ABOUT THIS TASK
Write out each line of the entries exactly, starting at the first and finishing with the line that contains "pink circle: (155, 108)".

DATA SHOWN

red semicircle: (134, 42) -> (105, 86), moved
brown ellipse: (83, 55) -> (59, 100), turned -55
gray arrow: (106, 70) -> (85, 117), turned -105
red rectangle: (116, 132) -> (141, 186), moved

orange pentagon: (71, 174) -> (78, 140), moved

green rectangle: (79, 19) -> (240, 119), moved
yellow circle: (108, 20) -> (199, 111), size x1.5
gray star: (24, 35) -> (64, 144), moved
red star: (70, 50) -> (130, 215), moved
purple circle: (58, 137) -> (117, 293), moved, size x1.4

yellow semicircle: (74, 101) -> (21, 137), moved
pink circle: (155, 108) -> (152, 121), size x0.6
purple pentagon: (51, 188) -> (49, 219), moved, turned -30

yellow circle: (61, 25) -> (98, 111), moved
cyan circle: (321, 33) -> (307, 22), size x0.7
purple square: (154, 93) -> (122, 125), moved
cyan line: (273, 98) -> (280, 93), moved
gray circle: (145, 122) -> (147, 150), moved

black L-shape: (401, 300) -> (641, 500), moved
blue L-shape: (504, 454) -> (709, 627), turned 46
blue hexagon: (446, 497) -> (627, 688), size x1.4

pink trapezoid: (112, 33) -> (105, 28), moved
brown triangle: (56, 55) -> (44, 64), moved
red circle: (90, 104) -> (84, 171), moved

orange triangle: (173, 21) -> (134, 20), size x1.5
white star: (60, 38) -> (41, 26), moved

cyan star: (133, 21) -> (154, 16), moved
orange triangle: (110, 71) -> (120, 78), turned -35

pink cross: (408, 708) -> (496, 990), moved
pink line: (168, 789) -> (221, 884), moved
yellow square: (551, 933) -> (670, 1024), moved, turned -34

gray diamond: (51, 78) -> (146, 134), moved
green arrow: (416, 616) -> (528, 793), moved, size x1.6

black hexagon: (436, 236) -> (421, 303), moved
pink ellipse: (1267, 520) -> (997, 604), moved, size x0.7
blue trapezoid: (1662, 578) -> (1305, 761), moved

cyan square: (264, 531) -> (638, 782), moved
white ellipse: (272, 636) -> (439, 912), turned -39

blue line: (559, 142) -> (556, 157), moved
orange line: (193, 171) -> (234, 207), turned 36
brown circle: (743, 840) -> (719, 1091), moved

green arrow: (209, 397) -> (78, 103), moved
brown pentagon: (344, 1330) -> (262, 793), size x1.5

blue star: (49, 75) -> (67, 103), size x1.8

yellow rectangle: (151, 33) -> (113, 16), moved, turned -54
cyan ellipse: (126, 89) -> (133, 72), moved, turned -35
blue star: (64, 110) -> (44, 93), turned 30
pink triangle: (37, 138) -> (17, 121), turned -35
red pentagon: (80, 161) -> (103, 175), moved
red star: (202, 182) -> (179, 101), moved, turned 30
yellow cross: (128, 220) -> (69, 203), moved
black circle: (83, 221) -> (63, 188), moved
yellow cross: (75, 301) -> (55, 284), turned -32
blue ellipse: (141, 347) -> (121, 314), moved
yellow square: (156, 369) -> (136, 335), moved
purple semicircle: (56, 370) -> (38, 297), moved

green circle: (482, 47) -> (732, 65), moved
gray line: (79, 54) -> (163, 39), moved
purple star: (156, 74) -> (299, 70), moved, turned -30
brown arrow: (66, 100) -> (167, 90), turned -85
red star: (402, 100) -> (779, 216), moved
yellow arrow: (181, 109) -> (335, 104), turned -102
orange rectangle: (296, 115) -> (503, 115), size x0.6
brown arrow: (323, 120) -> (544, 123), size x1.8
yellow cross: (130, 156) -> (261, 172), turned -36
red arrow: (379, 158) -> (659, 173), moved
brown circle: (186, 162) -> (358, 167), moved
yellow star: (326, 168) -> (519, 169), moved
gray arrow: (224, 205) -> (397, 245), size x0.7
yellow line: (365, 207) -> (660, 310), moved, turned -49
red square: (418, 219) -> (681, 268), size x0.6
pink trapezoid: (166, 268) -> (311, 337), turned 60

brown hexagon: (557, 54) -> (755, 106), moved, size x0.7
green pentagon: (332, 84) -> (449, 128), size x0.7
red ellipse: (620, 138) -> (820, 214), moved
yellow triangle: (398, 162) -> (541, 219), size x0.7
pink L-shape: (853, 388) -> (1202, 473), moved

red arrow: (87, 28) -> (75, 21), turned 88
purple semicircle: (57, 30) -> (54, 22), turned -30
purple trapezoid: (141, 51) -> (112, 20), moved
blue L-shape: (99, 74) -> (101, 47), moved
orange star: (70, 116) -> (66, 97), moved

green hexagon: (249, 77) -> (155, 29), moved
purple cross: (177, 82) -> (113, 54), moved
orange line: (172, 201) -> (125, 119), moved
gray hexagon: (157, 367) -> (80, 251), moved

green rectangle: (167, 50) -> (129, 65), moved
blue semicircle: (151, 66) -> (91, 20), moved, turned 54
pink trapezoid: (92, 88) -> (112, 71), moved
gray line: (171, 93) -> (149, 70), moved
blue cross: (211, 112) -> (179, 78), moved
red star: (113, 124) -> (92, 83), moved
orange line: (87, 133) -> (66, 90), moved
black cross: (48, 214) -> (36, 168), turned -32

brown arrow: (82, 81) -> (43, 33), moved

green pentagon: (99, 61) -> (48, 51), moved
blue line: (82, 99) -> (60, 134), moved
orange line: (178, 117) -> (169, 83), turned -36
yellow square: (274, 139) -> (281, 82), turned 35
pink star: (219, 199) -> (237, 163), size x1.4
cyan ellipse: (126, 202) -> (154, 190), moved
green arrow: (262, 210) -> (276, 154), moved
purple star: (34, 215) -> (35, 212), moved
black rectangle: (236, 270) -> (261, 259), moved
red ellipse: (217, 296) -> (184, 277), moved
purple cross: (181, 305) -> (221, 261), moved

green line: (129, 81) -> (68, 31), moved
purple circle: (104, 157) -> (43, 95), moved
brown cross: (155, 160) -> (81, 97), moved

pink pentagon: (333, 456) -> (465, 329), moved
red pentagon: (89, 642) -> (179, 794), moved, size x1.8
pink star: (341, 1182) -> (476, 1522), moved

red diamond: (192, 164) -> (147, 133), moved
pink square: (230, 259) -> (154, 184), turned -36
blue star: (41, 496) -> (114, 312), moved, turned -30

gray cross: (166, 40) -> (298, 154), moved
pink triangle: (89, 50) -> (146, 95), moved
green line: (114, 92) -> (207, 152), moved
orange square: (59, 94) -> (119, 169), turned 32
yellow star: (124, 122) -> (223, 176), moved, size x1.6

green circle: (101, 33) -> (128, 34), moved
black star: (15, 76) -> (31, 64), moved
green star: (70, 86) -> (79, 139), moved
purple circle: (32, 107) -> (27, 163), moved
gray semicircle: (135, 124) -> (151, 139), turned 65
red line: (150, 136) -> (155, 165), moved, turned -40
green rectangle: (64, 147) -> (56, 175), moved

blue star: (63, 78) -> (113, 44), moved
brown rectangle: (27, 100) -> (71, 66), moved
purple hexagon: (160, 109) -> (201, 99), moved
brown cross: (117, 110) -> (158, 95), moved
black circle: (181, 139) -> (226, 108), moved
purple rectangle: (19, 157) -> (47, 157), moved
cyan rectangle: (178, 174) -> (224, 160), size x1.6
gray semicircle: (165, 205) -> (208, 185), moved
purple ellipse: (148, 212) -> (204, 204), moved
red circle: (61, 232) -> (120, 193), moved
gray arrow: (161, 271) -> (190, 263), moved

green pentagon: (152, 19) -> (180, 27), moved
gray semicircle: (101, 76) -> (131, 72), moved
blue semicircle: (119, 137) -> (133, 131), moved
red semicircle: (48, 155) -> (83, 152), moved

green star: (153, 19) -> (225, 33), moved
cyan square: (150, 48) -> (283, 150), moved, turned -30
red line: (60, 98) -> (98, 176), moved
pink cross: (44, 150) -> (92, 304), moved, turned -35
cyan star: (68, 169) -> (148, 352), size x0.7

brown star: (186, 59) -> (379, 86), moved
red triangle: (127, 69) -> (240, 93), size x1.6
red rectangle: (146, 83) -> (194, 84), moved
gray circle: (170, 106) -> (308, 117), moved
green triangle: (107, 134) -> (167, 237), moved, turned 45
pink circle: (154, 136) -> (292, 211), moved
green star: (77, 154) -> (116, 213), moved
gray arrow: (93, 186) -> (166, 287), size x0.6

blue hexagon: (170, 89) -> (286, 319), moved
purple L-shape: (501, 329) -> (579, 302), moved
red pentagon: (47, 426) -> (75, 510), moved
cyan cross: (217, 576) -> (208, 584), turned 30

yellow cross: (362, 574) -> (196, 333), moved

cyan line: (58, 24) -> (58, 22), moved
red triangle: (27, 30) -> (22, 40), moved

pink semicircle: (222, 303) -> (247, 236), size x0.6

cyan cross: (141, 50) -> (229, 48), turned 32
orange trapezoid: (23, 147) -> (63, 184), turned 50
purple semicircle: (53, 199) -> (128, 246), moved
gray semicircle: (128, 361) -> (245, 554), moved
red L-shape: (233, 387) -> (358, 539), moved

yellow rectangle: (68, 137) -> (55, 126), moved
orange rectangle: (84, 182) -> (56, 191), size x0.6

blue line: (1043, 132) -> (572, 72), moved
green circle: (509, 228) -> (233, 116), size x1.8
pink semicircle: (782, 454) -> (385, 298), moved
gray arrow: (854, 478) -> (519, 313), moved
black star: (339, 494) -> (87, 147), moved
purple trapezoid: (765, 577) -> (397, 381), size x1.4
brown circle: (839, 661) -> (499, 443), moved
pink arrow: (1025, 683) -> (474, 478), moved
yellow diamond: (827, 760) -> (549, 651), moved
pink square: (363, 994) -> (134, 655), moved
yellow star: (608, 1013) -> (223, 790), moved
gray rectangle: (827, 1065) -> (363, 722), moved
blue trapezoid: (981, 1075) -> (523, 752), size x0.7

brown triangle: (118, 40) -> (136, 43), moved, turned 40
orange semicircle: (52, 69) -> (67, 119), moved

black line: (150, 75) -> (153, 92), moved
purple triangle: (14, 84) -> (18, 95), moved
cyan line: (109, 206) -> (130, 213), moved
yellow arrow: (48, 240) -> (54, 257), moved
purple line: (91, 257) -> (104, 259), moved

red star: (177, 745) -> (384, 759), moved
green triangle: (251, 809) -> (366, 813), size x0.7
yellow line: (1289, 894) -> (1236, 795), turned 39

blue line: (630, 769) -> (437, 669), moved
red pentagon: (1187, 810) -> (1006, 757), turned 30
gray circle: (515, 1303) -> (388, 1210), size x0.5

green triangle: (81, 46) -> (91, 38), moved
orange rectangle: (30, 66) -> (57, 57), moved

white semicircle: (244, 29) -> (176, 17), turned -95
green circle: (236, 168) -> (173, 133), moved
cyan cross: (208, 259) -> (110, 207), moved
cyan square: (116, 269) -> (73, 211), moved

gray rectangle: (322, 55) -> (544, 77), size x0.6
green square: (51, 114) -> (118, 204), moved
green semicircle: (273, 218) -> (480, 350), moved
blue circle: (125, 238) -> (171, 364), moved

ANSWER BOX
red semicircle: (134, 42) -> (105, 86), moved
brown ellipse: (83, 55) -> (59, 100), turned -55
gray arrow: (106, 70) -> (85, 117), turned -105
red rectangle: (116, 132) -> (141, 186), moved

orange pentagon: (71, 174) -> (78, 140), moved

green rectangle: (79, 19) -> (240, 119), moved
yellow circle: (108, 20) -> (199, 111), size x1.5
gray star: (24, 35) -> (64, 144), moved
red star: (70, 50) -> (130, 215), moved
purple circle: (58, 137) -> (117, 293), moved, size x1.4

yellow semicircle: (74, 101) -> (21, 137), moved
pink circle: (155, 108) -> (152, 121), size x0.6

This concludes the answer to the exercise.